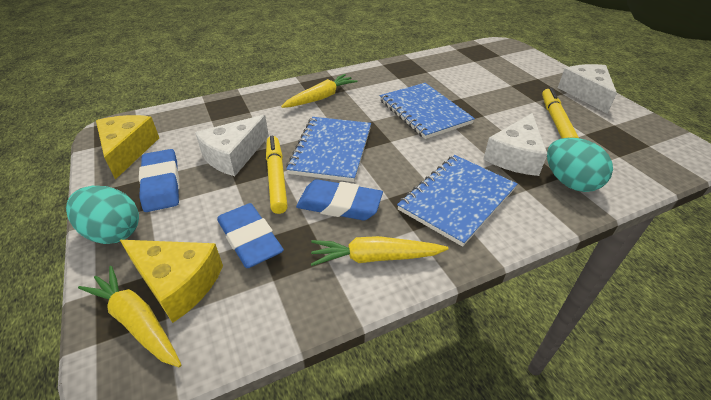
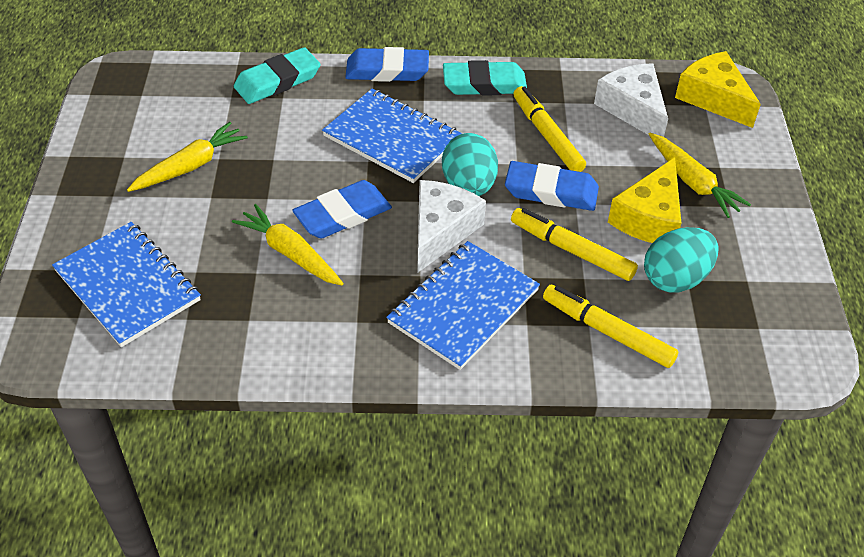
turquoise eraser: 0 -> 2
white cheese: 3 -> 2
yellow marker: 2 -> 3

──────────

(INSTRUCTIONS TO FOLLOW) Give the data again exactly. Keep the images out.

(OUTPUT FOR THIS EXERCISE)
turquoise eraser: 0 -> 2
white cheese: 3 -> 2
yellow marker: 2 -> 3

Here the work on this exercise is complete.